── INFORMATION SUPPLIED
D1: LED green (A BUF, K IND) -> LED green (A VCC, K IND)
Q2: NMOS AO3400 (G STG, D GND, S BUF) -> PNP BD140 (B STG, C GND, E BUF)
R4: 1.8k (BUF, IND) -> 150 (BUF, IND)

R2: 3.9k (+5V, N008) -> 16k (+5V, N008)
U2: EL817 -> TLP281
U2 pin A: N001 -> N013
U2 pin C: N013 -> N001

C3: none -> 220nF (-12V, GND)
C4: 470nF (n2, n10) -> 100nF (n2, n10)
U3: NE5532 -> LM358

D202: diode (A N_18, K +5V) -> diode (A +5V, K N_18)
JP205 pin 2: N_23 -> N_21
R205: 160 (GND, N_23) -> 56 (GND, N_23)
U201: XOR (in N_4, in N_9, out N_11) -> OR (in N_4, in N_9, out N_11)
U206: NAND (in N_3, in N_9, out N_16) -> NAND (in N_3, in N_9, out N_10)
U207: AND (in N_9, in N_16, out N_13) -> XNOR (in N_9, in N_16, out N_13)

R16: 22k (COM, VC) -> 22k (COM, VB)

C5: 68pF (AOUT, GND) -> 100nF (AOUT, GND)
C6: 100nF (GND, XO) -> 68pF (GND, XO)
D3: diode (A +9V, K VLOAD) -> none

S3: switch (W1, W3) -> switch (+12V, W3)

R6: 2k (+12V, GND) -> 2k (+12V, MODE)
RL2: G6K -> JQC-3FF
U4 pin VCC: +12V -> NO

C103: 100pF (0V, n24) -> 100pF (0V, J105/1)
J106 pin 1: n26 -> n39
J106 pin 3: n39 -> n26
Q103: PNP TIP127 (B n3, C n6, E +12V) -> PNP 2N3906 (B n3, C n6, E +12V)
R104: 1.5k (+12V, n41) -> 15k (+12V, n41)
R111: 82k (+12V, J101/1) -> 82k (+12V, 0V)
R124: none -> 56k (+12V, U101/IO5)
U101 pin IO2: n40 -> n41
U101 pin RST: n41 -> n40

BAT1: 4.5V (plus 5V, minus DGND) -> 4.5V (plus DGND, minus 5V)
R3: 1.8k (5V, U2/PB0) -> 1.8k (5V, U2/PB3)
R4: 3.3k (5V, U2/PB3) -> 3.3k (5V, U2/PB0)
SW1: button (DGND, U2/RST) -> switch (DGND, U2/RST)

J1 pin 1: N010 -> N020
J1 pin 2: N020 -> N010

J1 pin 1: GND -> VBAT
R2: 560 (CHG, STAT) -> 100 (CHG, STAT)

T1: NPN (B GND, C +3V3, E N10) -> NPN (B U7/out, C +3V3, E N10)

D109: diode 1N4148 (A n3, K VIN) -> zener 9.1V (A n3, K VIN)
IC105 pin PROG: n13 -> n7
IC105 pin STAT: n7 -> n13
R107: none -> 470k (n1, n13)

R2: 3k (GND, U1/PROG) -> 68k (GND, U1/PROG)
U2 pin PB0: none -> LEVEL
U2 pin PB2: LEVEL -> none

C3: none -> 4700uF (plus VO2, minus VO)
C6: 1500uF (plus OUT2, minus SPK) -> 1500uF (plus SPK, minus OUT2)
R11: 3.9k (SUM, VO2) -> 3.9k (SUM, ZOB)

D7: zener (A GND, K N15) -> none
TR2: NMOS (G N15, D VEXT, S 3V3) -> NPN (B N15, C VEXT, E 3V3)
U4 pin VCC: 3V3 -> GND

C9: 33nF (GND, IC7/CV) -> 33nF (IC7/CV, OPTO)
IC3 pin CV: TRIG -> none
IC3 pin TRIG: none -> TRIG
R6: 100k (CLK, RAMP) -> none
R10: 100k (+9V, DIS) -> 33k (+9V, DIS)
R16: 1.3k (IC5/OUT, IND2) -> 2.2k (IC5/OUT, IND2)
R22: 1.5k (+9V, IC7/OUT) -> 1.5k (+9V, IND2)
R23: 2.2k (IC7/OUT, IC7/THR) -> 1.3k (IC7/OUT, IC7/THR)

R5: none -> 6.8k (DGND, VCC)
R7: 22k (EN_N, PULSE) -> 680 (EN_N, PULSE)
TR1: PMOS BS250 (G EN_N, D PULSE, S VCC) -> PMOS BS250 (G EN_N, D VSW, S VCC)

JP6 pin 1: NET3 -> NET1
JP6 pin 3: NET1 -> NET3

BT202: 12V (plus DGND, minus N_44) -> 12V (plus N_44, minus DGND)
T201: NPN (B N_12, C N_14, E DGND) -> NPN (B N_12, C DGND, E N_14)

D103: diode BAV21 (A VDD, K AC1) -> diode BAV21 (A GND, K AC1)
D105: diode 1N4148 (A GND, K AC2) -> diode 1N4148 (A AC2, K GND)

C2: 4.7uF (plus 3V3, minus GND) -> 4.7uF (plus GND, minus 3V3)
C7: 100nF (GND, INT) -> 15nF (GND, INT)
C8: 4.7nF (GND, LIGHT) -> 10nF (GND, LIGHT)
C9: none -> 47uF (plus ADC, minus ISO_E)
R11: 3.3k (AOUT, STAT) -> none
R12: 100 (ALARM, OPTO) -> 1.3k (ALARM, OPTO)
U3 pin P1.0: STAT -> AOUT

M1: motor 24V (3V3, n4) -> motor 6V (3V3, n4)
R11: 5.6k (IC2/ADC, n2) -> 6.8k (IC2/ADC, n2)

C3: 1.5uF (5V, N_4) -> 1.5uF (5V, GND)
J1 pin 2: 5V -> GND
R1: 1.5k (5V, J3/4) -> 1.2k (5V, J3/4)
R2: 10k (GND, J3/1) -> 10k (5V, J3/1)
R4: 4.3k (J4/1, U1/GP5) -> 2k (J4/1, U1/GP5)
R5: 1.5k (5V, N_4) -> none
────
## EXERCISE OBJECTIVE:
Write down again, exactly as given, only the lines above that fall from the line with "U101 pin RST: n41 -> n40" to the line with "R11: 5.6k (IC2/ADC, n2) -> 6.8k (IC2/ADC, n2)", inclusive.

## RESPONSE:
U101 pin RST: n41 -> n40

BAT1: 4.5V (plus 5V, minus DGND) -> 4.5V (plus DGND, minus 5V)
R3: 1.8k (5V, U2/PB0) -> 1.8k (5V, U2/PB3)
R4: 3.3k (5V, U2/PB3) -> 3.3k (5V, U2/PB0)
SW1: button (DGND, U2/RST) -> switch (DGND, U2/RST)

J1 pin 1: N010 -> N020
J1 pin 2: N020 -> N010

J1 pin 1: GND -> VBAT
R2: 560 (CHG, STAT) -> 100 (CHG, STAT)

T1: NPN (B GND, C +3V3, E N10) -> NPN (B U7/out, C +3V3, E N10)

D109: diode 1N4148 (A n3, K VIN) -> zener 9.1V (A n3, K VIN)
IC105 pin PROG: n13 -> n7
IC105 pin STAT: n7 -> n13
R107: none -> 470k (n1, n13)

R2: 3k (GND, U1/PROG) -> 68k (GND, U1/PROG)
U2 pin PB0: none -> LEVEL
U2 pin PB2: LEVEL -> none

C3: none -> 4700uF (plus VO2, minus VO)
C6: 1500uF (plus OUT2, minus SPK) -> 1500uF (plus SPK, minus OUT2)
R11: 3.9k (SUM, VO2) -> 3.9k (SUM, ZOB)

D7: zener (A GND, K N15) -> none
TR2: NMOS (G N15, D VEXT, S 3V3) -> NPN (B N15, C VEXT, E 3V3)
U4 pin VCC: 3V3 -> GND

C9: 33nF (GND, IC7/CV) -> 33nF (IC7/CV, OPTO)
IC3 pin CV: TRIG -> none
IC3 pin TRIG: none -> TRIG
R6: 100k (CLK, RAMP) -> none
R10: 100k (+9V, DIS) -> 33k (+9V, DIS)
R16: 1.3k (IC5/OUT, IND2) -> 2.2k (IC5/OUT, IND2)
R22: 1.5k (+9V, IC7/OUT) -> 1.5k (+9V, IND2)
R23: 2.2k (IC7/OUT, IC7/THR) -> 1.3k (IC7/OUT, IC7/THR)

R5: none -> 6.8k (DGND, VCC)
R7: 22k (EN_N, PULSE) -> 680 (EN_N, PULSE)
TR1: PMOS BS250 (G EN_N, D PULSE, S VCC) -> PMOS BS250 (G EN_N, D VSW, S VCC)

JP6 pin 1: NET3 -> NET1
JP6 pin 3: NET1 -> NET3

BT202: 12V (plus DGND, minus N_44) -> 12V (plus N_44, minus DGND)
T201: NPN (B N_12, C N_14, E DGND) -> NPN (B N_12, C DGND, E N_14)

D103: diode BAV21 (A VDD, K AC1) -> diode BAV21 (A GND, K AC1)
D105: diode 1N4148 (A GND, K AC2) -> diode 1N4148 (A AC2, K GND)

C2: 4.7uF (plus 3V3, minus GND) -> 4.7uF (plus GND, minus 3V3)
C7: 100nF (GND, INT) -> 15nF (GND, INT)
C8: 4.7nF (GND, LIGHT) -> 10nF (GND, LIGHT)
C9: none -> 47uF (plus ADC, minus ISO_E)
R11: 3.3k (AOUT, STAT) -> none
R12: 100 (ALARM, OPTO) -> 1.3k (ALARM, OPTO)
U3 pin P1.0: STAT -> AOUT

M1: motor 24V (3V3, n4) -> motor 6V (3V3, n4)
R11: 5.6k (IC2/ADC, n2) -> 6.8k (IC2/ADC, n2)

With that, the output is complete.